• Data for this task:
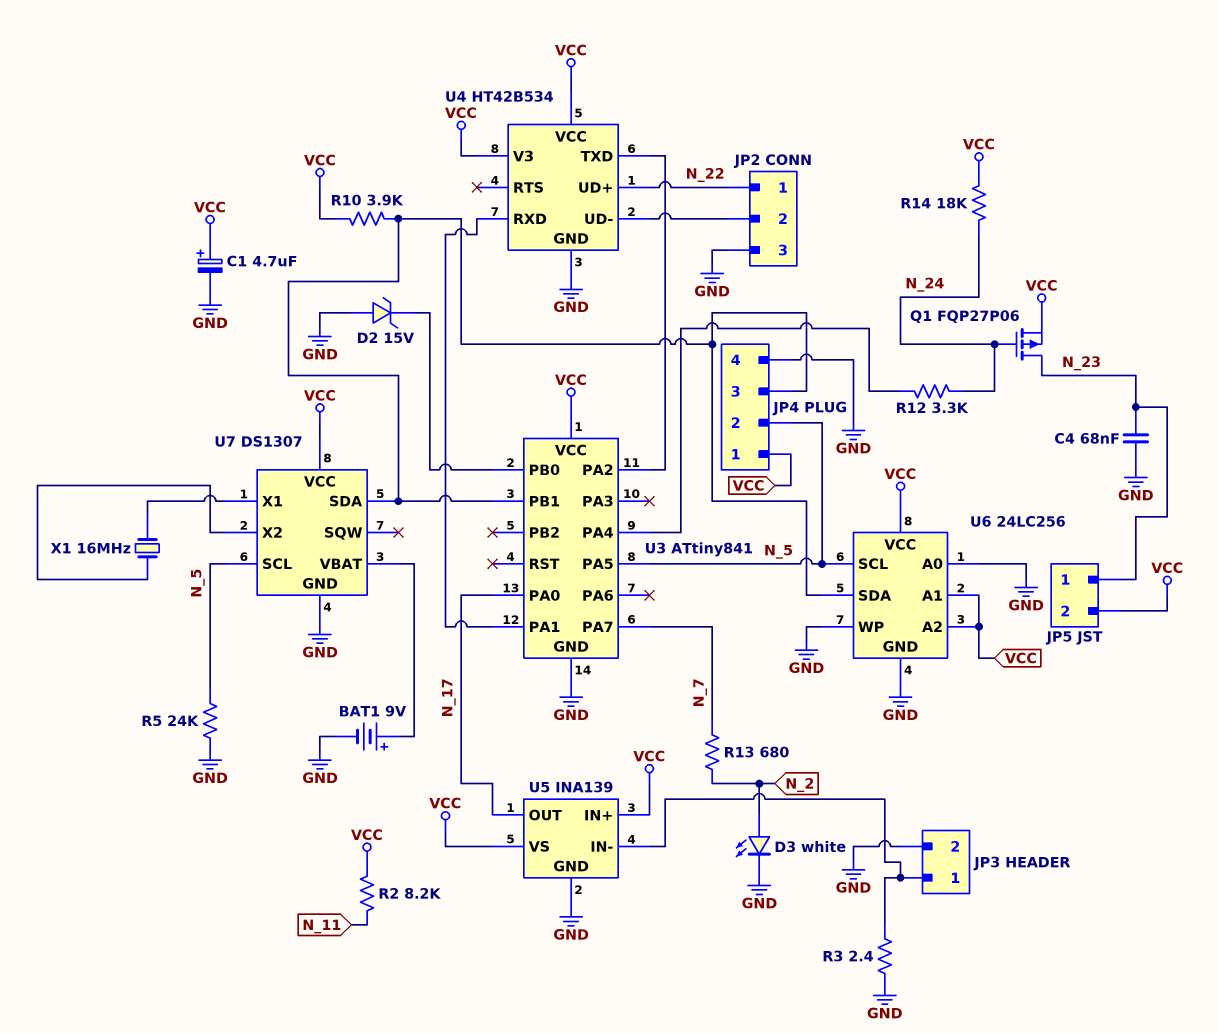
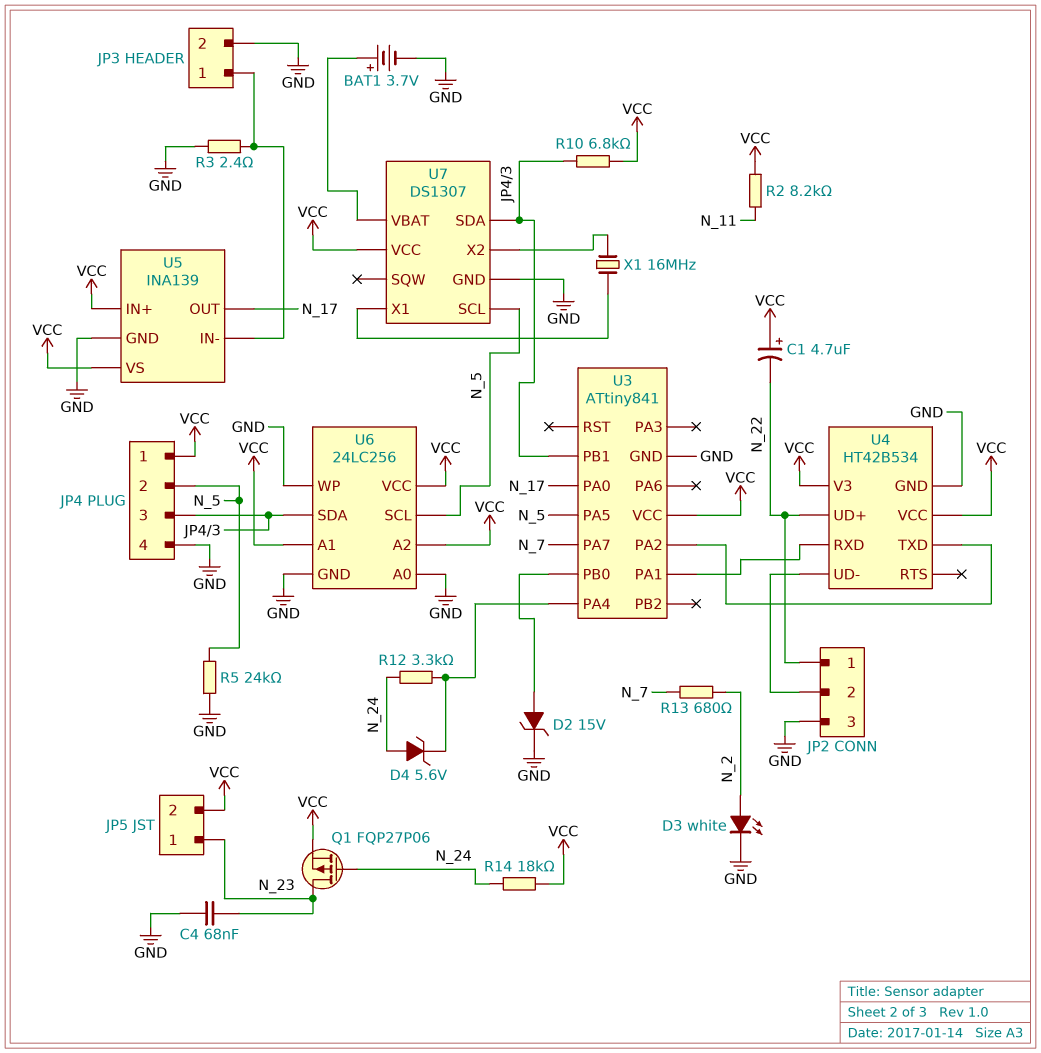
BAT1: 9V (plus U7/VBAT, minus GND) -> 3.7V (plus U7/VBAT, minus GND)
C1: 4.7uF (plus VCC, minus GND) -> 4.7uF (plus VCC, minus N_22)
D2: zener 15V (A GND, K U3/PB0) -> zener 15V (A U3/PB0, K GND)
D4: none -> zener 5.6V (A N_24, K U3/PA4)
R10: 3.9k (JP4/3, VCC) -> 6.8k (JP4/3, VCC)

• Your assignment: Each record above is to be copied out exactly; its pictures are not.

• Answer box:
BAT1: 9V (plus U7/VBAT, minus GND) -> 3.7V (plus U7/VBAT, minus GND)
C1: 4.7uF (plus VCC, minus GND) -> 4.7uF (plus VCC, minus N_22)
D2: zener 15V (A GND, K U3/PB0) -> zener 15V (A U3/PB0, K GND)
D4: none -> zener 5.6V (A N_24, K U3/PA4)
R10: 3.9k (JP4/3, VCC) -> 6.8k (JP4/3, VCC)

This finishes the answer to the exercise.